Transcribe all of the data exactly. Omit the pictures.

Dataset extract: Begin

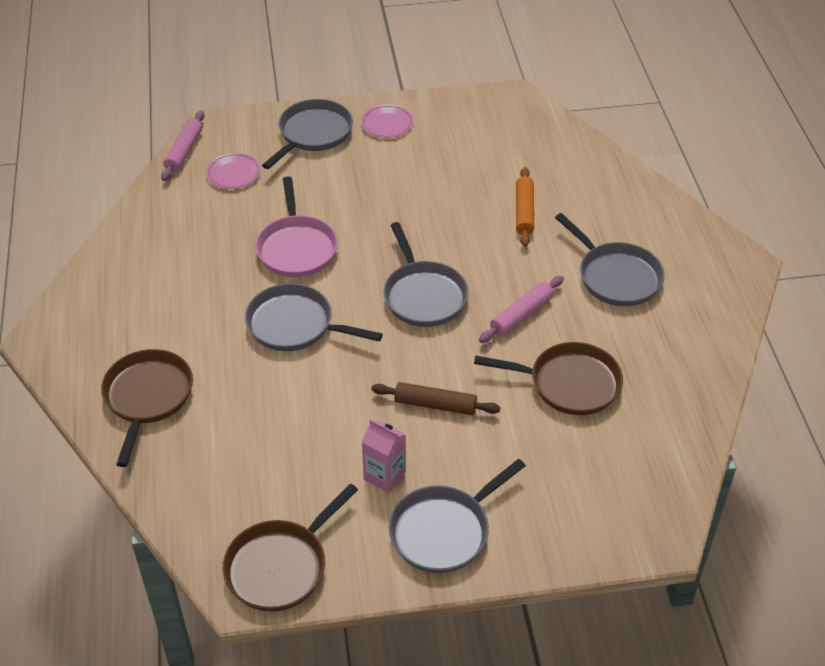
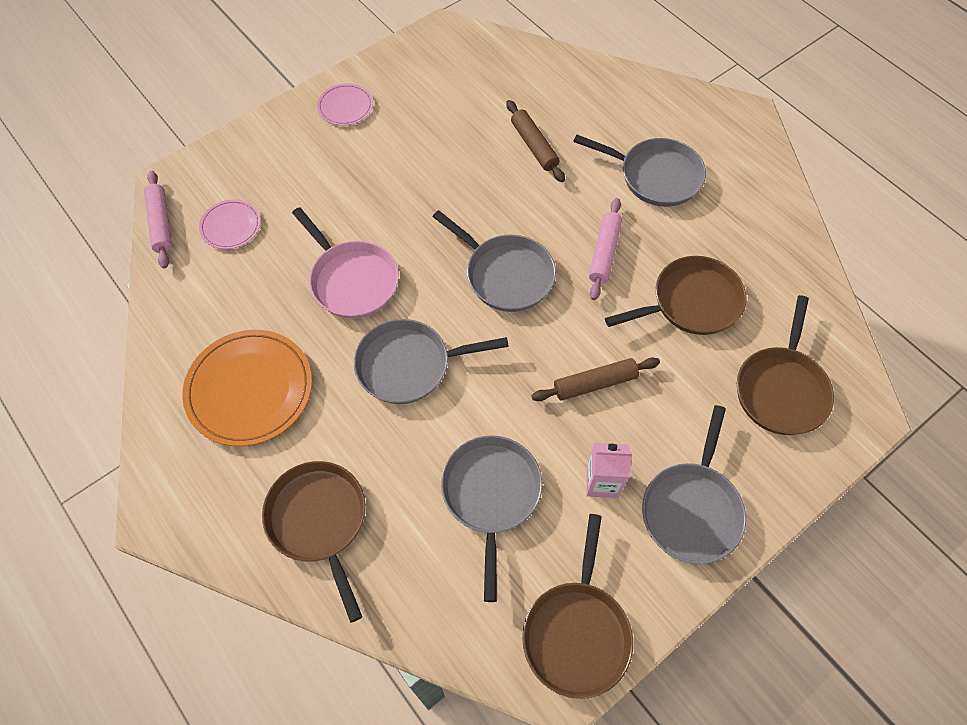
camera: 30 degrees left, 15 degrees up
(164, 288) = (249, 389): none -> orange plate
(313, 134) = (281, 148): grey pan -> grey pan (491, 495)
(524, 212) = (534, 146): orange rolling pin -> brown rolling pin
(597, 483) = (781, 389): none -> brown pan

Dataset extract: End

- _Written response_
camera: 30 degrees left, 15 degrees up
(164, 288) = (249, 389): none -> orange plate
(313, 134) = (281, 148): grey pan -> grey pan (491, 495)
(524, 212) = (534, 146): orange rolling pin -> brown rolling pin
(597, 483) = (781, 389): none -> brown pan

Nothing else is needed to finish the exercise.